* _Exercise brief_:
Copy the items below word for word, starting at the line that contains "Question: Which is farther away" and ending with the line that contains "The gray concrete pavement at lower center is not". Omit the pictures.

+--

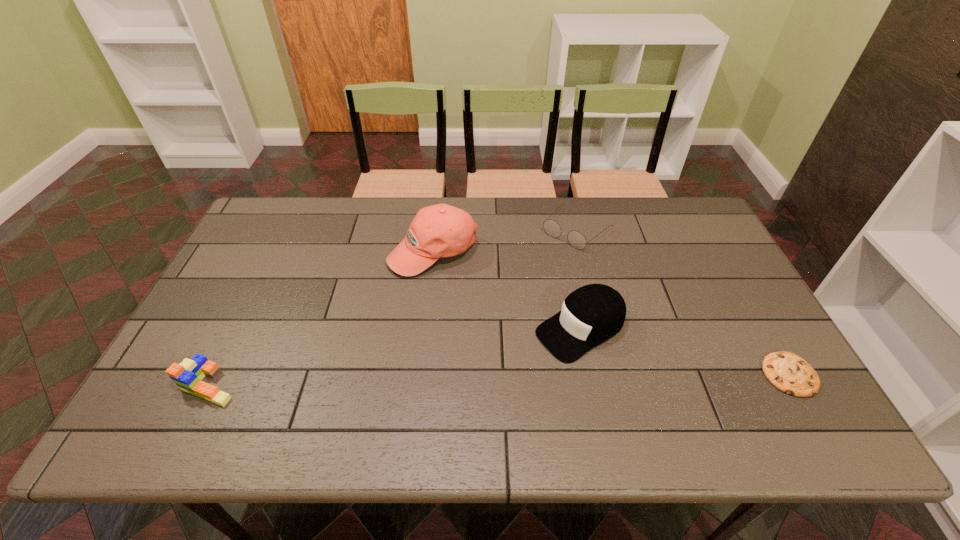
Where is `Lego`? This screenshot has width=960, height=540. Lego is located at coordinates (187, 375).

Where is `cookie`? cookie is located at coordinates (789, 373).

Find the location of a particular element. the shortest object is located at coordinates (789, 373).

This screenshot has height=540, width=960. I want to click on the second shortest object, so pos(576,239).

Where is `baseball cap`? baseball cap is located at coordinates (441, 230).

Find the location of a particular element. This screenshot has width=960, height=540. the fourth object from right to left is located at coordinates (441, 230).

The image size is (960, 540). What are the coordinates of `the fourth shortest object` in the screenshot? It's located at (590, 315).

Find the location of `free location located on the back of the Lego`. free location located on the back of the Lego is located at coordinates (264, 276).

Find the location of a particular element. vacant space located 0.090m on the left of the shortest object is located at coordinates 727,375.

The width and height of the screenshot is (960, 540). Identify the location of blank space located 0.070m on the temples of the spectacles. (545, 259).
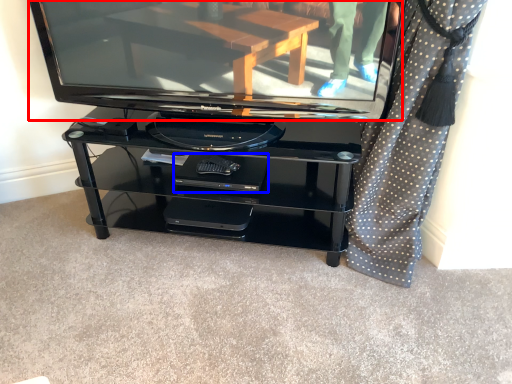
Question: Which of the following is the farthest to the observer, television (highlighted by a red box) or footrest (highlighted by a blue box)?

Choices:
 (A) television
 (B) footrest

Answer: (B)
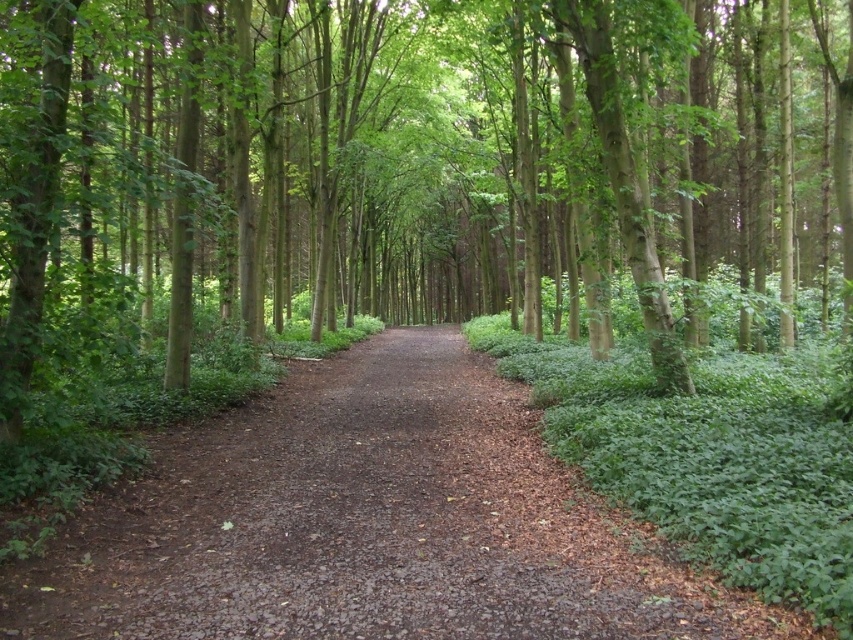
Is point (50, 186) positioned behind point (602, 627)?

Yes, point (50, 186) is farther from viewer.

Between green matte tree at center and brown dirt path at center, which one is positioned lower?

brown dirt path at center is below.

Is point (422, 275) positioned behind point (350, 417)?

Yes, point (422, 275) is behind point (350, 417).

Identify the location of green matte tree at center. The image size is (853, 640). (410, 161).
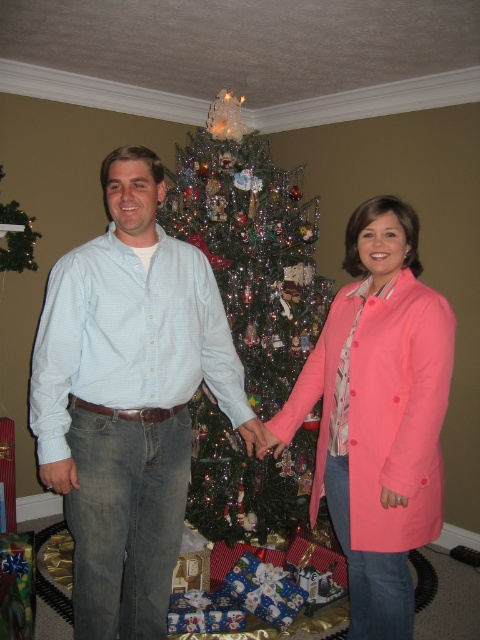
Between light blue button-down shirt at center and coral fabric coat at center, which one has more height?

With more height is light blue button-down shirt at center.

Is point (171, 563) positioned before point (352, 588)?

Yes, it is.

This screenshot has height=640, width=480. Identify the location of light blue button-down shirt at center. (129, 397).

Is light blue button-down shirt at center smaller than green metallic christmas tree at center?

Yes, light blue button-down shirt at center is smaller than green metallic christmas tree at center.

Which is behind, point (47, 401) or point (297, 193)?

Point (297, 193)

Identify the location of light blue button-down shirt at center. The image size is (480, 640). (129, 397).

In order to click on light blue button-down shirt at center in this screenshot , I will do `click(129, 397)`.

Does coral fabric coat at center appear under green metallic christmas tree at center?

Yes.

Between coral fabric coat at center and green metallic christmas tree at center, which one is positioned lower?

coral fabric coat at center

Who is more distant from viewer, (320, 435) or (208, 404)?

Point (208, 404)

Image resolution: width=480 pixels, height=640 pixels. I want to click on coral fabric coat at center, so click(x=377, y=413).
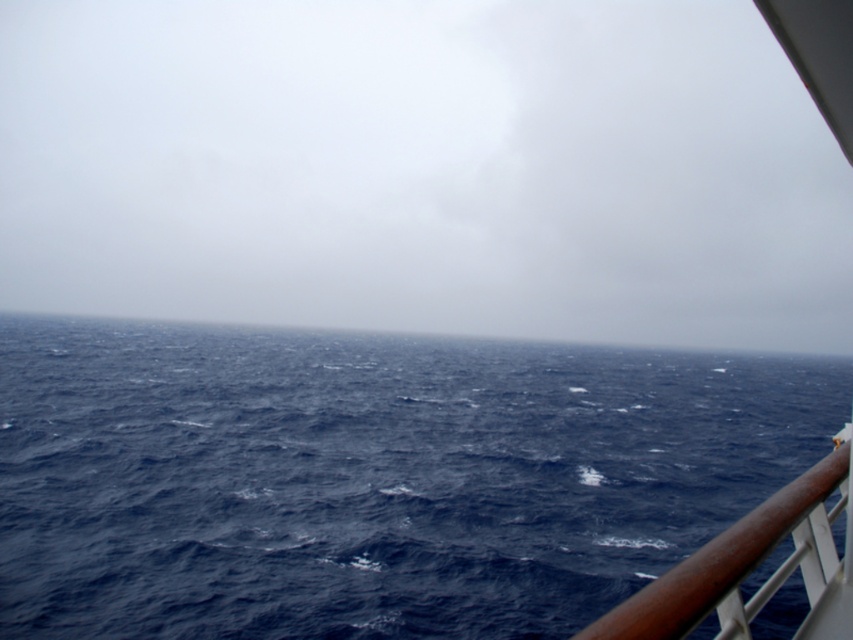
You are standing on the deck of a ship and see the dark blue water at center and the brown polished wood at right. Which object is located to the right side of the other?

The dark blue water at center is to the right of brown polished wood at right according to the description.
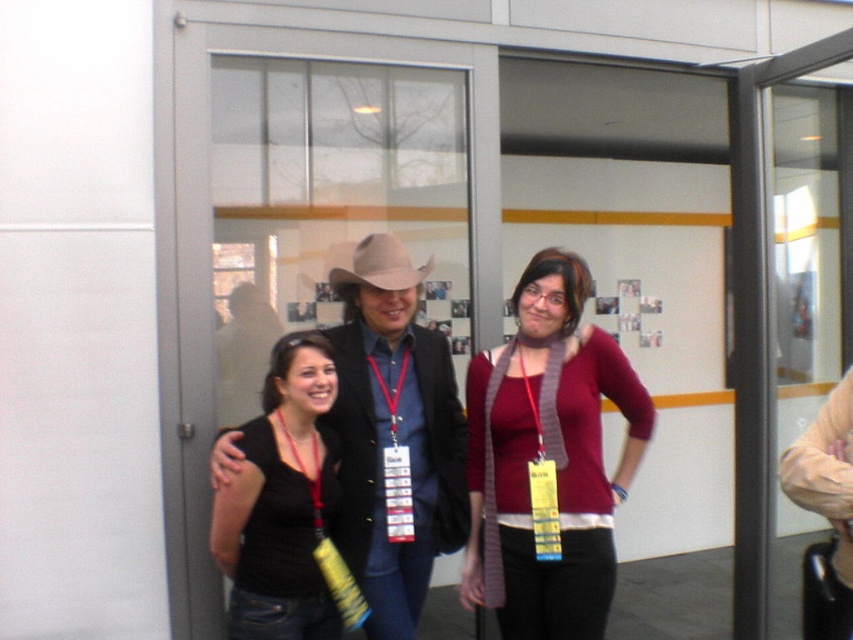
Does matte red sweater at center appear on the right side of matte black jacket at center?

Yes, matte red sweater at center is to the right of matte black jacket at center.

Measure the distance from matte red sweater at center to matte black jacket at center.

matte red sweater at center is 10.43 inches from matte black jacket at center.

Measure the distance between matte red sweater at center and camera.

A distance of 2.40 meters exists between matte red sweater at center and camera.

Where is `matte red sweater at center`? The width and height of the screenshot is (853, 640). matte red sweater at center is located at coordinates click(548, 460).

Does black matte shirt at center have a smaller size compared to light brown felt cowboy hat at center?

No, black matte shirt at center is not smaller than light brown felt cowboy hat at center.

Consider the image. Is black matte shirt at center above light brown felt cowboy hat at center?

No, black matte shirt at center is not above light brown felt cowboy hat at center.

Who is more forward, (294, 387) or (381, 253)?

Point (294, 387) is more forward.

This screenshot has width=853, height=640. I want to click on black matte shirt at center, so click(283, 506).

Between point (608, 486) and point (323, 346), which one is positioned in front?

Positioned in front is point (323, 346).

Who is higher up, matte red sweater at center or black matte shirt at center?

matte red sweater at center is higher up.

Who is more forward, (x=537, y=387) or (x=315, y=580)?

Point (x=315, y=580) is more forward.

Locate an element on the screen. This screenshot has height=640, width=853. matte red sweater at center is located at coordinates (548, 460).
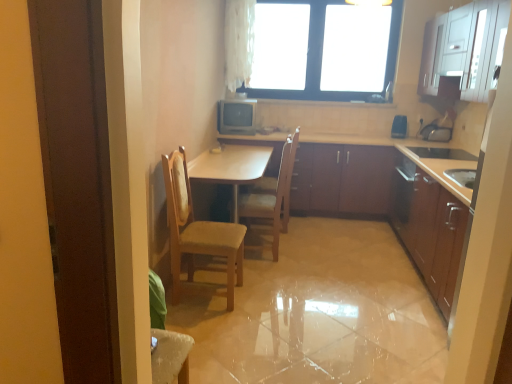
Question: Visually, is wooden at center, marked as the 1th chair in a back-to-front arrangement, positioned to the left or to the right of light brown wood table at center?

Choices:
 (A) left
 (B) right

Answer: (B)

Question: Relative to light brown wood table at center, is wooden at center, the 2th chair in the front-to-back sequence, in front or behind?

Choices:
 (A) behind
 (B) front

Answer: (A)

Question: Which is farther from the wooden at center, marked as the 1th chair in a back-to-front arrangement?

Choices:
 (A) matte brown cabinets at center, which appears as the second cabinetry when viewed from the top
 (B) wooden cabinets at right, the 4th cabinetry positioned from the top
 (C) black glass window at upper center
 (D) light brown wood table at center
 (E) wooden chair at center, which is counted as the first chair, starting from the front

Answer: (C)

Question: Based on their relative distances, which object is farther from the white sheer curtain at upper center?

Choices:
 (A) metallic silver television at center, the second appliance in the right-to-left sequence
 (B) black glass window at upper center
 (C) matte brown cabinets at center, which appears as the second cabinetry when viewed from the top
 (D) white glossy cabinet at upper right, arranged as the fourth cabinetry when ordered from the bottom
 (E) blue plastic speaker at upper right, arranged as the 2th appliance when viewed from the left

Answer: (D)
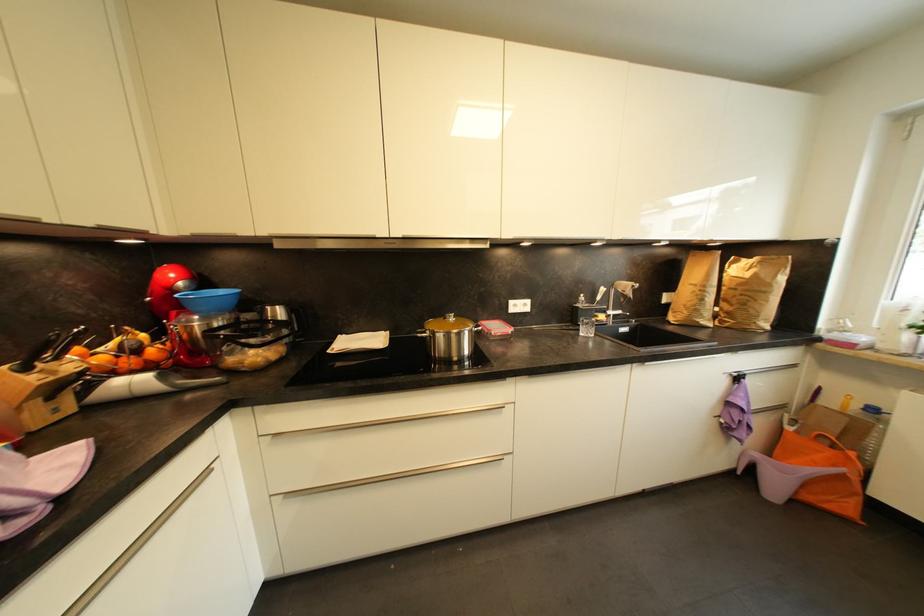
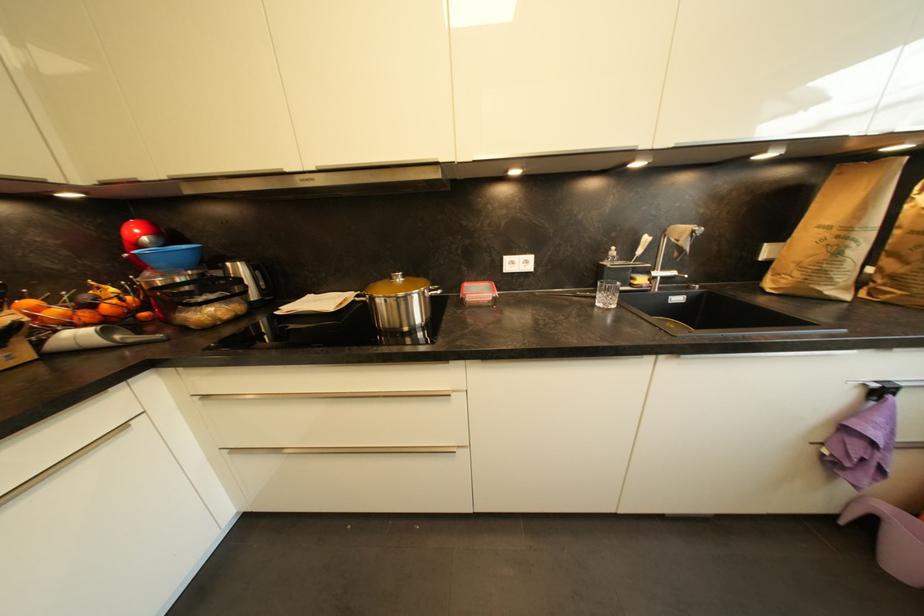
Which direction would the cameraman need to move to produce the second image?

The cameraman moved toward right, forward.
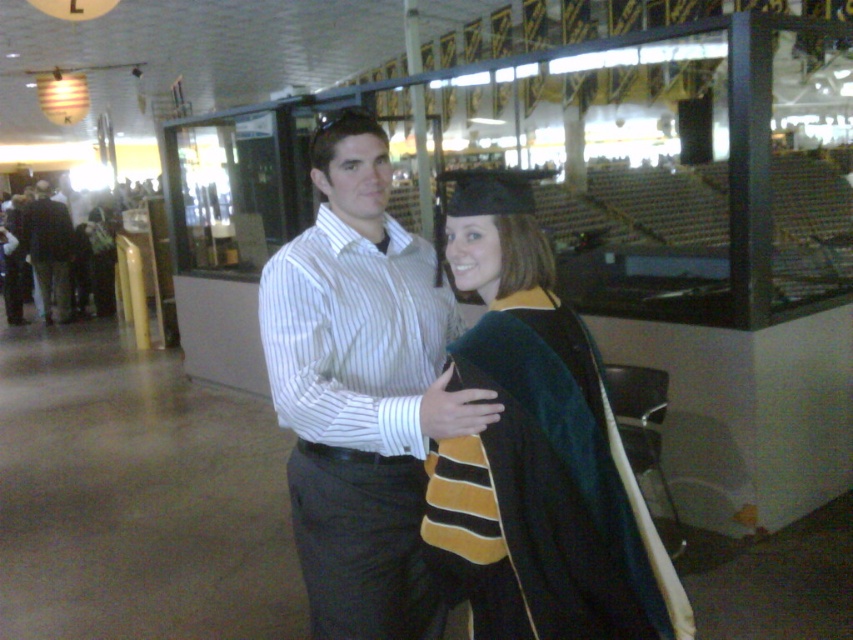
In the graduation ceremony scene, there are two people. One is wearing a striped shirt and dark trousers, and the other is wearing a velvet black graduation gown at center represented by point (538, 449). Which person is closer to the camera?

The velvet black graduation gown at center represented by point (538, 449) is closer to the camera because the point indicates its position in the foreground.

In the scene shown: You are a photographer who needs to capture a closeup shot of the velvet black graduation gown at center without including the dark gray pants at left. Given their sizes, is this possible?

The velvet black graduation gown at center has a smaller size compared to dark gray pants at left, so it is possible to frame the shot to include only the velvet black graduation gown at center and exclude the dark gray pants at left.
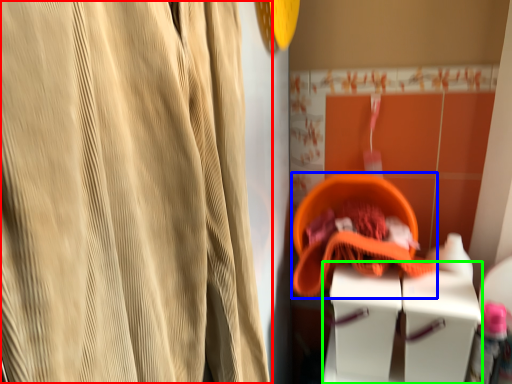
Question: Considering the real-world distances, which object is closest to curtain (highlighted by a red box)? basket (highlighted by a blue box) or vanity (highlighted by a green box).

Choices:
 (A) basket
 (B) vanity

Answer: (B)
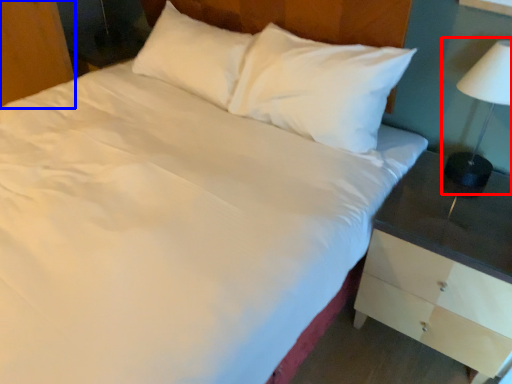
Question: Which of the following is the closest to the observer, bedside lamp (highlighted by a red box) or dresser (highlighted by a blue box)?

Choices:
 (A) bedside lamp
 (B) dresser

Answer: (A)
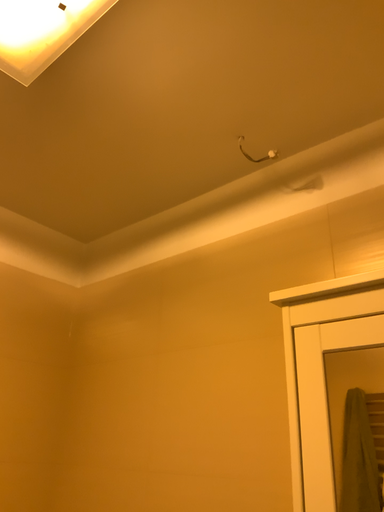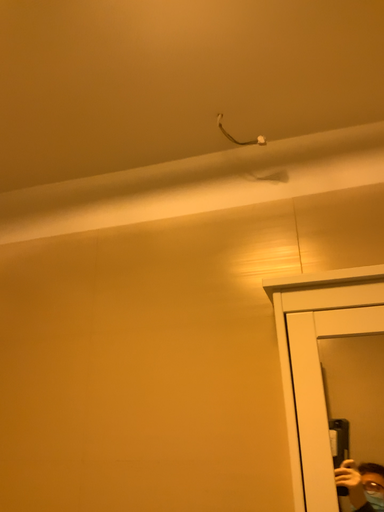
Question: Which way did the camera rotate in the video?

Choices:
 (A) rotated right
 (B) rotated left

Answer: (A)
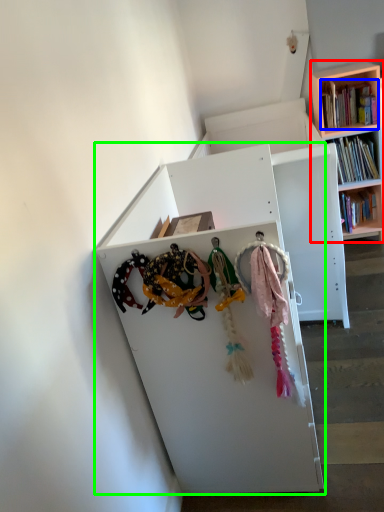
Question: Which is farther away from bookcase (highlighted by a red box)? book (highlighted by a blue box) or shelf (highlighted by a green box)?

Choices:
 (A) book
 (B) shelf

Answer: (B)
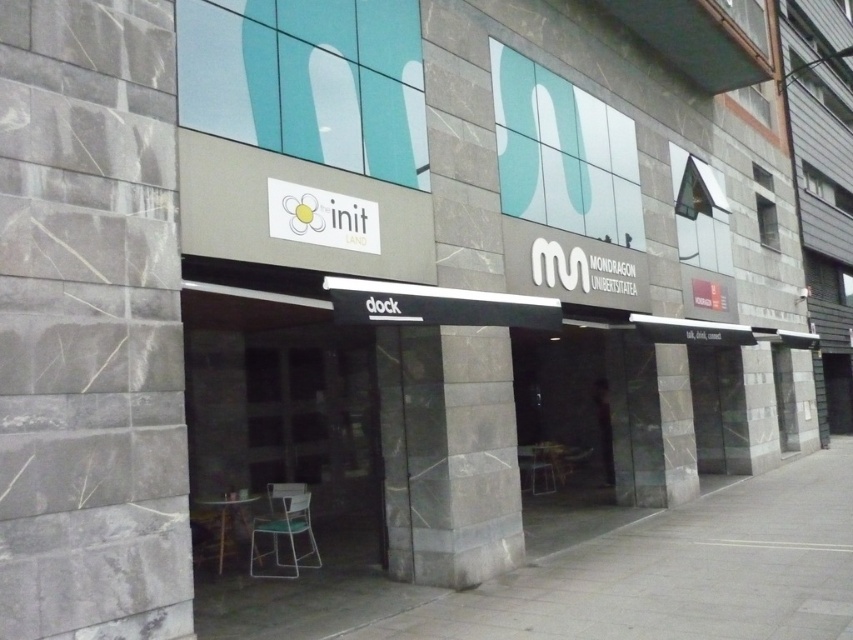
You are standing in front of the modern building with the init LAND sign. You need to enter the building through the matte black door at center. What are the coordinates of the door?

The coordinates of the matte black door at center are point (282, 419).

You are standing at the entrance of the init LAND building and need to find the matte black door at center. Looking down, you notice the gray concrete pavement at lower center. Which object is lower in height?

The gray concrete pavement at lower center is not as tall as the matte black door at center, so the gray concrete pavement at lower center is lower in height.

You are a delivery person trying to enter the building through the matte black door at center. You have a large package that is 2 meters tall. Will the metallic green chair at lower center block your path when you go through the door?

The matte black door at center has a greater height compared to metallic green chair at lower center. Since the door is taller than the chair, the metallic green chair at lower center will not block the path when entering through the matte black door at center.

+--

* _Result of the task_:
Question: Which is farther away from bookcase (highlighted by a red box)? book (highlighted by a blue box) or shelf (highlighted by a green box)?

Choices:
 (A) book
 (B) shelf

Answer: (B)
You are standing in front of the modern building with the init LAND sign. You need to enter the building through the matte black door at center. What are the coordinates of the door?

The coordinates of the matte black door at center are point (282, 419).

You are standing at the entrance of the init LAND building and need to find the matte black door at center. Looking down, you notice the gray concrete pavement at lower center. Which object is lower in height?

The gray concrete pavement at lower center is not as tall as the matte black door at center, so the gray concrete pavement at lower center is lower in height.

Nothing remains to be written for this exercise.